- Opening Delimiter -

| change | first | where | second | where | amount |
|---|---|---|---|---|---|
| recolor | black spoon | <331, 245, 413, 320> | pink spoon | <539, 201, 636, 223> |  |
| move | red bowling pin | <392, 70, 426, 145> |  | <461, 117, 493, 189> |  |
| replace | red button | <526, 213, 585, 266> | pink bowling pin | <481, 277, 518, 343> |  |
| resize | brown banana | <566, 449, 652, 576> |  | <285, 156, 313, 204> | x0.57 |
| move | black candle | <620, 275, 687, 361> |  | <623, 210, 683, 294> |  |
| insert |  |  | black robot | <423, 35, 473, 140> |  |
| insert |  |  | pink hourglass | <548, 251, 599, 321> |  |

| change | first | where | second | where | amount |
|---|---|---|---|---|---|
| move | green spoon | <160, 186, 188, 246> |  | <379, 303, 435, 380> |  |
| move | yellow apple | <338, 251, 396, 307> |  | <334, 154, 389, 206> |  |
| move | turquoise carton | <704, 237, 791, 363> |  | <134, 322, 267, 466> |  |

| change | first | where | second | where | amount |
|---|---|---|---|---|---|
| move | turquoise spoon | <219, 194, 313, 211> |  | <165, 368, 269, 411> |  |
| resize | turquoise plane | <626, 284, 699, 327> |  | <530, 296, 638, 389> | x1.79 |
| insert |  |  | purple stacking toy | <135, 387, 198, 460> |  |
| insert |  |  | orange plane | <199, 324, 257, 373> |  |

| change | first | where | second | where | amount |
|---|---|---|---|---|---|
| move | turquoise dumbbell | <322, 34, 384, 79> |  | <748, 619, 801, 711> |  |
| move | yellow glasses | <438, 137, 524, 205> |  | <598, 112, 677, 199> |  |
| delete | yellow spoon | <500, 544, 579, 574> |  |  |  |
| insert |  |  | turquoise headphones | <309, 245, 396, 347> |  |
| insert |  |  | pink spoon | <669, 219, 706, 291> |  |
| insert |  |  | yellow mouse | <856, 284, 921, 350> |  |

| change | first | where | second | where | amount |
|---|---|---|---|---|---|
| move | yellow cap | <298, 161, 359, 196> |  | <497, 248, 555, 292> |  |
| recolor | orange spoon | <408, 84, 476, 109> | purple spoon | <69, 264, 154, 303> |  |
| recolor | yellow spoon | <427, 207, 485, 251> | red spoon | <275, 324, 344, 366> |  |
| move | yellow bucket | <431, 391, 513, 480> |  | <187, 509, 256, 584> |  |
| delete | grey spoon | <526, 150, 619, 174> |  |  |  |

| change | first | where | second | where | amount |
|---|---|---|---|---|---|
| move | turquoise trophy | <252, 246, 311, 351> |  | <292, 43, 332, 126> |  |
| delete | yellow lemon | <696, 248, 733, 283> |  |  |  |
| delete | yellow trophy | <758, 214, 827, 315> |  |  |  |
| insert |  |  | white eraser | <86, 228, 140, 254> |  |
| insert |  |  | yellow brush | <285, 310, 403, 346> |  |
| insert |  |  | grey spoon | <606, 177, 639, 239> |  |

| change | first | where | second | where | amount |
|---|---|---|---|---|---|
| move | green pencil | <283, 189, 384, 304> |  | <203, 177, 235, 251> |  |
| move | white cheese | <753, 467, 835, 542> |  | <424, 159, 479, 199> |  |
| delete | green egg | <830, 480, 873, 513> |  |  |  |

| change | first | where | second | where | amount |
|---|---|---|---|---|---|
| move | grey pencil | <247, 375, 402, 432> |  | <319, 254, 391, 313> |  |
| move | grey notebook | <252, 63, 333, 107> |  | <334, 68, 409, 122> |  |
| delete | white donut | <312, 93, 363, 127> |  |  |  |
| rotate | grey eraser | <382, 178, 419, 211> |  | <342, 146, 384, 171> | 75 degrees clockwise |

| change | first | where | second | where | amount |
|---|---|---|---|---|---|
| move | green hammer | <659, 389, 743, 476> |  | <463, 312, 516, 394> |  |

- Closing Delimiter -

Each entry is to be written out exactly as it was given.

__Solution for this problem__:
| change | first | where | second | where | amount |
|---|---|---|---|---|---|
| recolor | black spoon | <331, 245, 413, 320> | pink spoon | <539, 201, 636, 223> |  |
| move | red bowling pin | <392, 70, 426, 145> |  | <461, 117, 493, 189> |  |
| replace | red button | <526, 213, 585, 266> | pink bowling pin | <481, 277, 518, 343> |  |
| resize | brown banana | <566, 449, 652, 576> |  | <285, 156, 313, 204> | x0.57 |
| move | black candle | <620, 275, 687, 361> |  | <623, 210, 683, 294> |  |
| insert |  |  | black robot | <423, 35, 473, 140> |  |
| insert |  |  | pink hourglass | <548, 251, 599, 321> |  |

| change | first | where | second | where | amount |
|---|---|---|---|---|---|
| move | green spoon | <160, 186, 188, 246> |  | <379, 303, 435, 380> |  |
| move | yellow apple | <338, 251, 396, 307> |  | <334, 154, 389, 206> |  |
| move | turquoise carton | <704, 237, 791, 363> |  | <134, 322, 267, 466> |  |

| change | first | where | second | where | amount |
|---|---|---|---|---|---|
| move | turquoise spoon | <219, 194, 313, 211> |  | <165, 368, 269, 411> |  |
| resize | turquoise plane | <626, 284, 699, 327> |  | <530, 296, 638, 389> | x1.79 |
| insert |  |  | purple stacking toy | <135, 387, 198, 460> |  |
| insert |  |  | orange plane | <199, 324, 257, 373> |  |

| change | first | where | second | where | amount |
|---|---|---|---|---|---|
| move | turquoise dumbbell | <322, 34, 384, 79> |  | <748, 619, 801, 711> |  |
| move | yellow glasses | <438, 137, 524, 205> |  | <598, 112, 677, 199> |  |
| delete | yellow spoon | <500, 544, 579, 574> |  |  |  |
| insert |  |  | turquoise headphones | <309, 245, 396, 347> |  |
| insert |  |  | pink spoon | <669, 219, 706, 291> |  |
| insert |  |  | yellow mouse | <856, 284, 921, 350> |  |

| change | first | where | second | where | amount |
|---|---|---|---|---|---|
| move | yellow cap | <298, 161, 359, 196> |  | <497, 248, 555, 292> |  |
| recolor | orange spoon | <408, 84, 476, 109> | purple spoon | <69, 264, 154, 303> |  |
| recolor | yellow spoon | <427, 207, 485, 251> | red spoon | <275, 324, 344, 366> |  |
| move | yellow bucket | <431, 391, 513, 480> |  | <187, 509, 256, 584> |  |
| delete | grey spoon | <526, 150, 619, 174> |  |  |  |

| change | first | where | second | where | amount |
|---|---|---|---|---|---|
| move | turquoise trophy | <252, 246, 311, 351> |  | <292, 43, 332, 126> |  |
| delete | yellow lemon | <696, 248, 733, 283> |  |  |  |
| delete | yellow trophy | <758, 214, 827, 315> |  |  |  |
| insert |  |  | white eraser | <86, 228, 140, 254> |  |
| insert |  |  | yellow brush | <285, 310, 403, 346> |  |
| insert |  |  | grey spoon | <606, 177, 639, 239> |  |

| change | first | where | second | where | amount |
|---|---|---|---|---|---|
| move | green pencil | <283, 189, 384, 304> |  | <203, 177, 235, 251> |  |
| move | white cheese | <753, 467, 835, 542> |  | <424, 159, 479, 199> |  |
| delete | green egg | <830, 480, 873, 513> |  |  |  |

| change | first | where | second | where | amount |
|---|---|---|---|---|---|
| move | grey pencil | <247, 375, 402, 432> |  | <319, 254, 391, 313> |  |
| move | grey notebook | <252, 63, 333, 107> |  | <334, 68, 409, 122> |  |
| delete | white donut | <312, 93, 363, 127> |  |  |  |
| rotate | grey eraser | <382, 178, 419, 211> |  | <342, 146, 384, 171> | 75 degrees clockwise |

| change | first | where | second | where | amount |
|---|---|---|---|---|---|
| move | green hammer | <659, 389, 743, 476> |  | <463, 312, 516, 394> |  |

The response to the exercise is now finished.